• PROBLEM: Could you copy out the material below verbatim, line for line?

Rows from a spatial reasoning dataset
========================

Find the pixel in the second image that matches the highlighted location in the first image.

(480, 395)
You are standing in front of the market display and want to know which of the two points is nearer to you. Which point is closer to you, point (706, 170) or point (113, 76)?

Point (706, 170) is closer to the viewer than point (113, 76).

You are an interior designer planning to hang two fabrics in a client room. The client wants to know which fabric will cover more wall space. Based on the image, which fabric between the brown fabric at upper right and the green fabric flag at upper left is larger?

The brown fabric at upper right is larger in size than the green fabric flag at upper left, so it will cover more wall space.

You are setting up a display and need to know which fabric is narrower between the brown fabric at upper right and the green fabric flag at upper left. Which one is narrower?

========================

• COMPLETE ANSWER:
Find the pixel in the second image that matches the highlighted location in the first image.

(480, 395)
You are standing in front of the market display and want to know which of the two points is nearer to you. Which point is closer to you, point (706, 170) or point (113, 76)?

Point (706, 170) is closer to the viewer than point (113, 76).

You are an interior designer planning to hang two fabrics in a client room. The client wants to know which fabric will cover more wall space. Based on the image, which fabric between the brown fabric at upper right and the green fabric flag at upper left is larger?

The brown fabric at upper right is larger in size than the green fabric flag at upper left, so it will cover more wall space.

You are setting up a display and need to know which fabric is narrower between the brown fabric at upper right and the green fabric flag at upper left. Which one is narrower?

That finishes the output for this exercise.